** Extracted information **
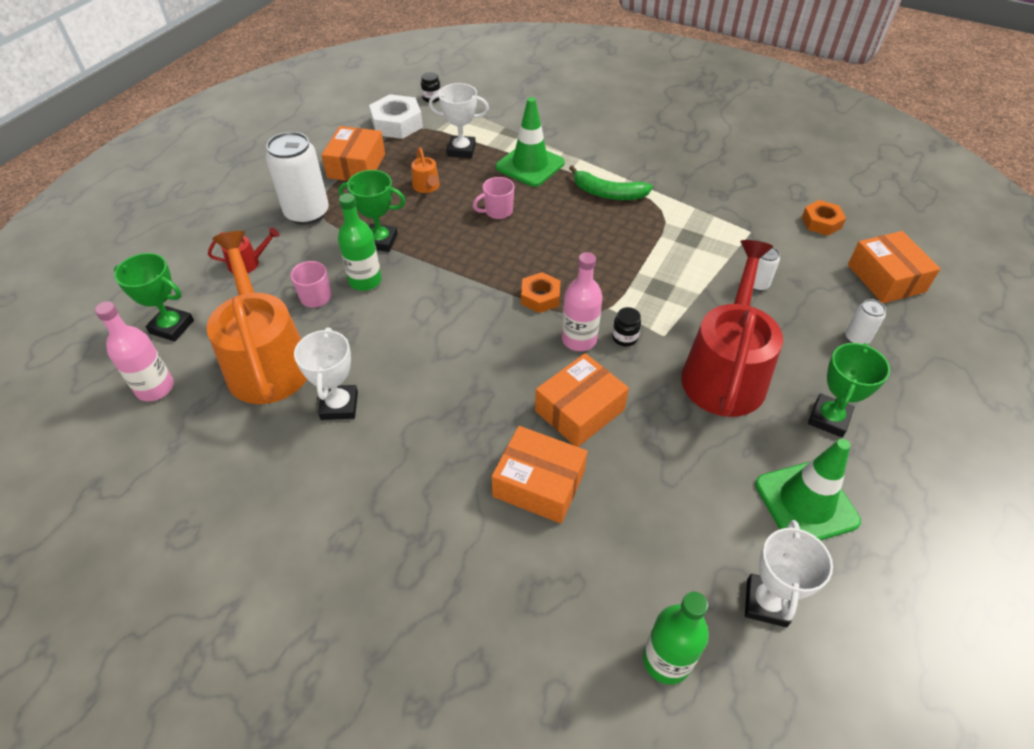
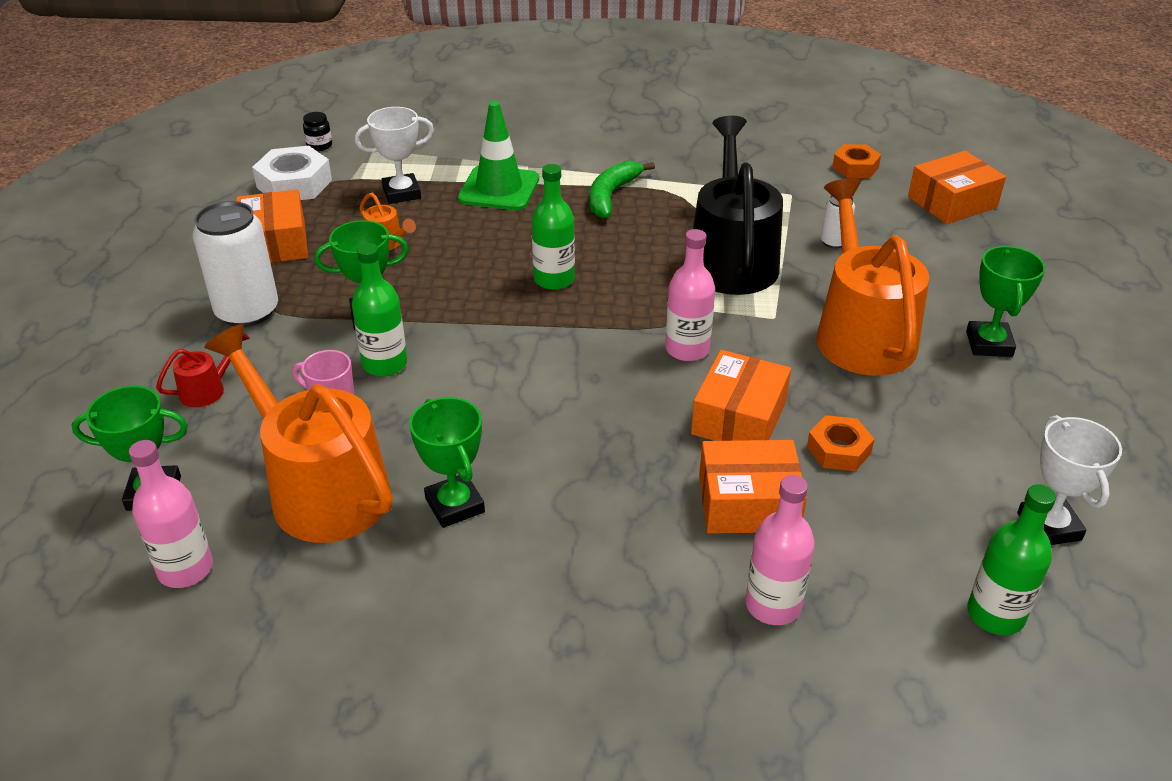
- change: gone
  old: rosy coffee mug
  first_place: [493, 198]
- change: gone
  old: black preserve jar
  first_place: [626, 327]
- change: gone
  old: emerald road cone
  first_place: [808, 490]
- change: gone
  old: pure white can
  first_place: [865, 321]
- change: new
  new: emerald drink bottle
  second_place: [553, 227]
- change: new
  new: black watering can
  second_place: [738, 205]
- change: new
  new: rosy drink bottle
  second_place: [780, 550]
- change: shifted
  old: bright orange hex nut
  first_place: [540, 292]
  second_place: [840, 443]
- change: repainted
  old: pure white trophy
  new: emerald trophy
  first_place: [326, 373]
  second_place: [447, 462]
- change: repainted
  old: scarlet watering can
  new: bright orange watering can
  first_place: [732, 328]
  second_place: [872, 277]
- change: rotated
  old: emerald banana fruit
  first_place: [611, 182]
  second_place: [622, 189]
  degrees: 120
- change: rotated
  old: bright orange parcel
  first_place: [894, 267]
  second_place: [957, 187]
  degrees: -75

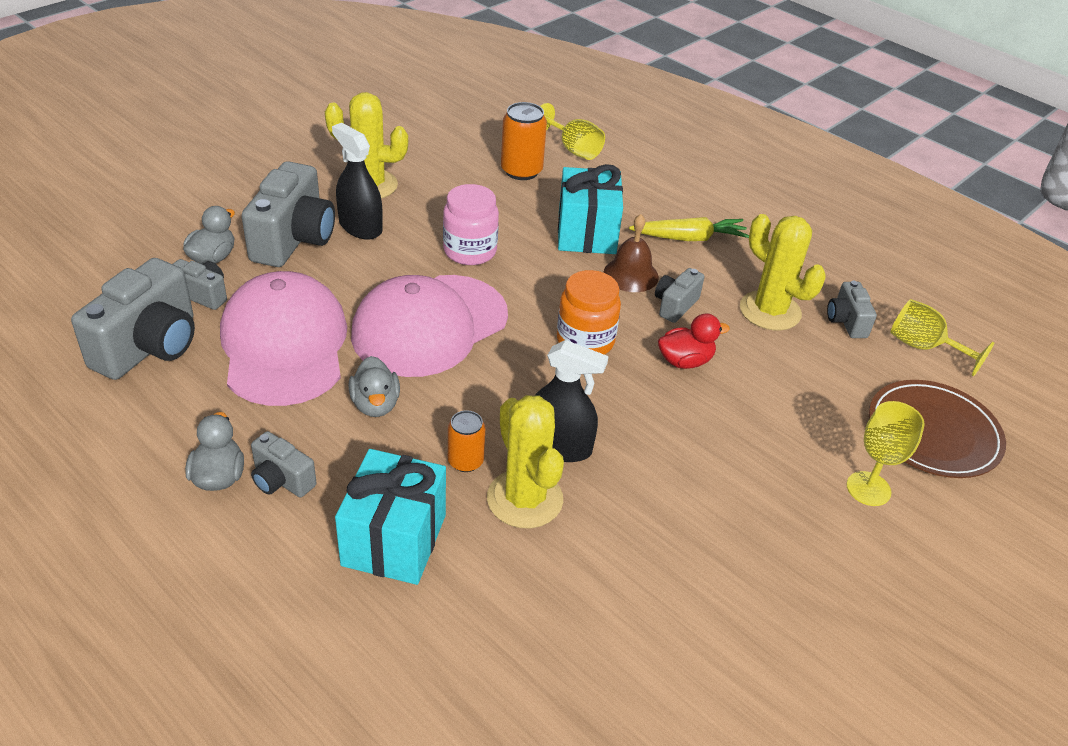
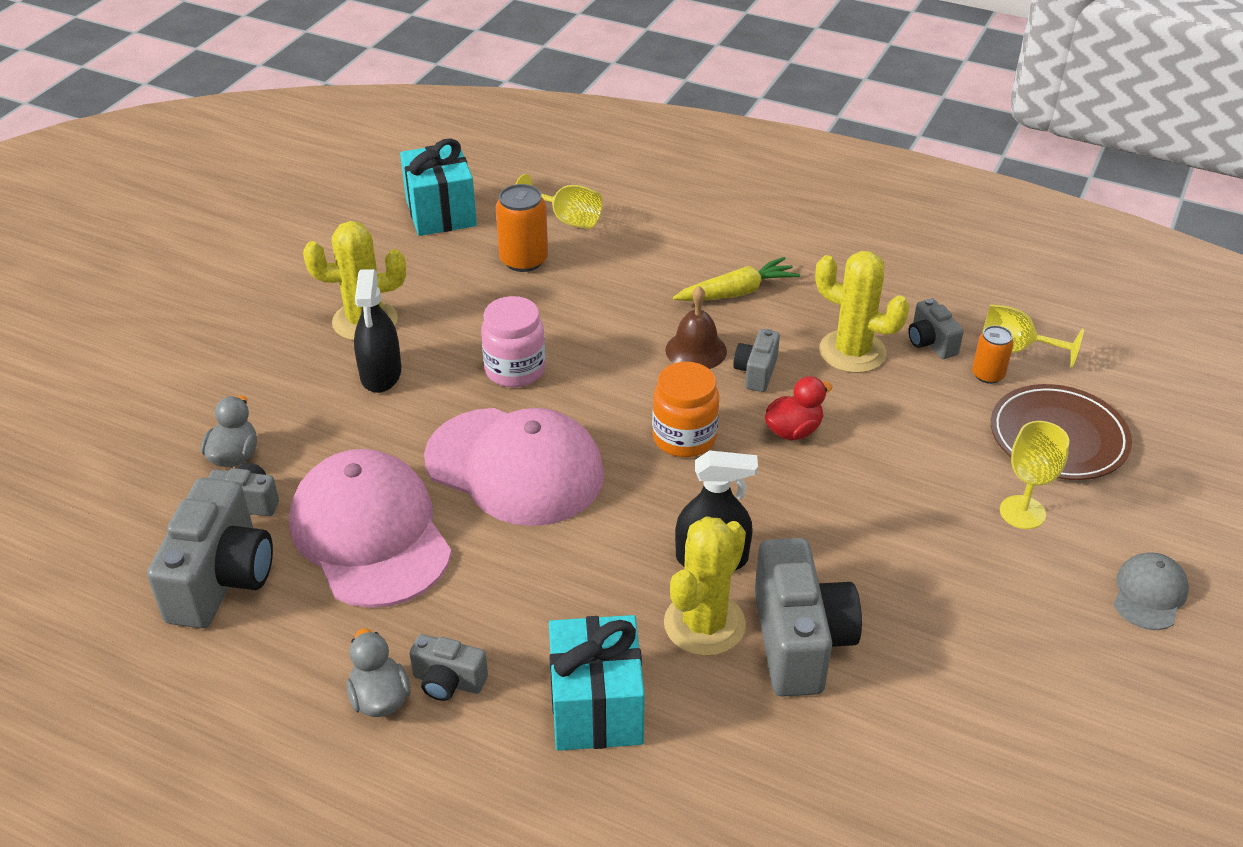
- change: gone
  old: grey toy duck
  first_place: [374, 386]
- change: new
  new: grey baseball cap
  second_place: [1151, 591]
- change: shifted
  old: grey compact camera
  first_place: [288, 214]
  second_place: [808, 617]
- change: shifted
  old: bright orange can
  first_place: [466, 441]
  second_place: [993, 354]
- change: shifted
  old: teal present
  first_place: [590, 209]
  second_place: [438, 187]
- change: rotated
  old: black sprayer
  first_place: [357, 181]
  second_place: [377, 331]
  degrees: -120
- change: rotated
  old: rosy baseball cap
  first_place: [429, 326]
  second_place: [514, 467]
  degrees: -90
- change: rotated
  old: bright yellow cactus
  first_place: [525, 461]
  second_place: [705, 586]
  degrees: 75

* * *

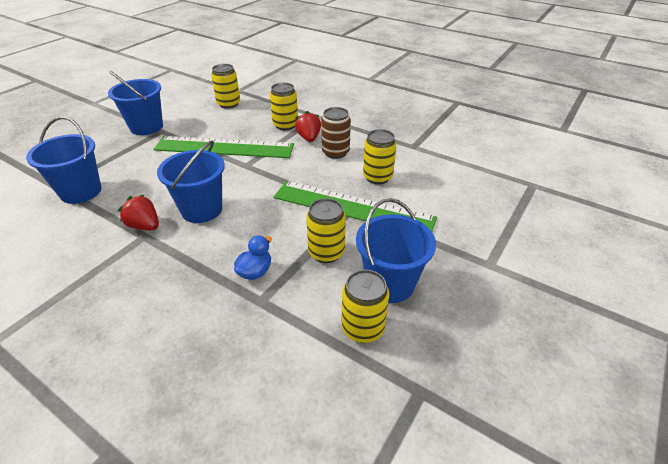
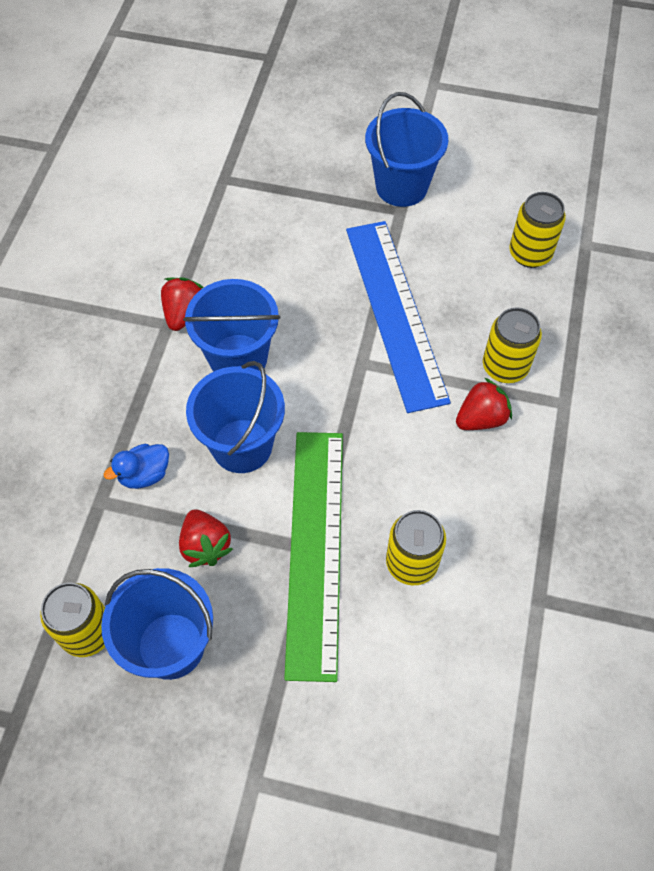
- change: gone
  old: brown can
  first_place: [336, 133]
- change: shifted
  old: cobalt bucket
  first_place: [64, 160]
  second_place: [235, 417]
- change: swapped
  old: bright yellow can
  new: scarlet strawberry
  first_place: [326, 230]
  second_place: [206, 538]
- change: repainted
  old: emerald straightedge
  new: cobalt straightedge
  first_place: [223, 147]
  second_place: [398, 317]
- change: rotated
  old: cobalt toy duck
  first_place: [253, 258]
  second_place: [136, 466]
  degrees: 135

* * *

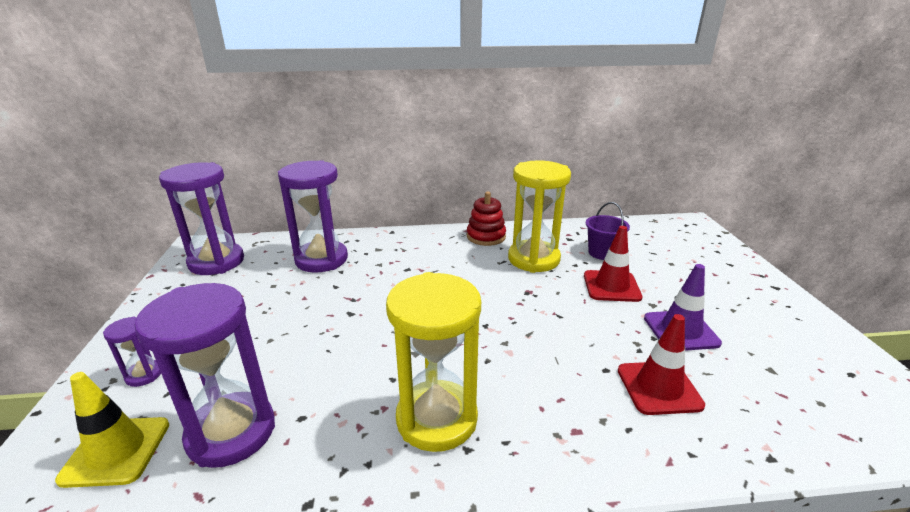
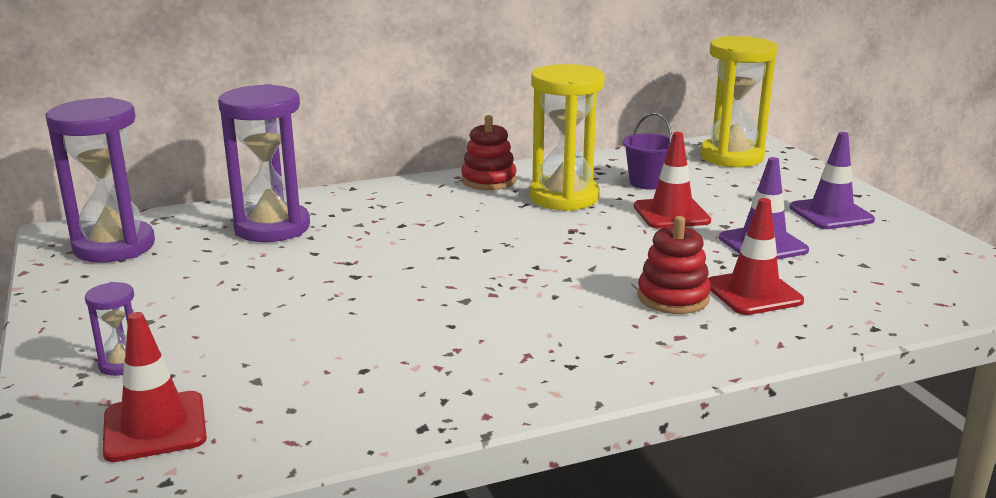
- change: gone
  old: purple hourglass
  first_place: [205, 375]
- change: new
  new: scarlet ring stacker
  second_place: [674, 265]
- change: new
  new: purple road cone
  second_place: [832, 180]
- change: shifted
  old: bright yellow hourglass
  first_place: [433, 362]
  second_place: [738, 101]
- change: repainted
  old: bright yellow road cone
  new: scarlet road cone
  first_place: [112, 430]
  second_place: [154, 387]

** Problem details **
Once you reach the line with "second_place: [738, 205]" in the data above, copy it and every line after it exactly, up to and including the line with "first_place: [732, 328]".

** Exercise answer **
  second_place: [738, 205]
- change: new
  new: rosy drink bottle
  second_place: [780, 550]
- change: shifted
  old: bright orange hex nut
  first_place: [540, 292]
  second_place: [840, 443]
- change: repainted
  old: pure white trophy
  new: emerald trophy
  first_place: [326, 373]
  second_place: [447, 462]
- change: repainted
  old: scarlet watering can
  new: bright orange watering can
  first_place: [732, 328]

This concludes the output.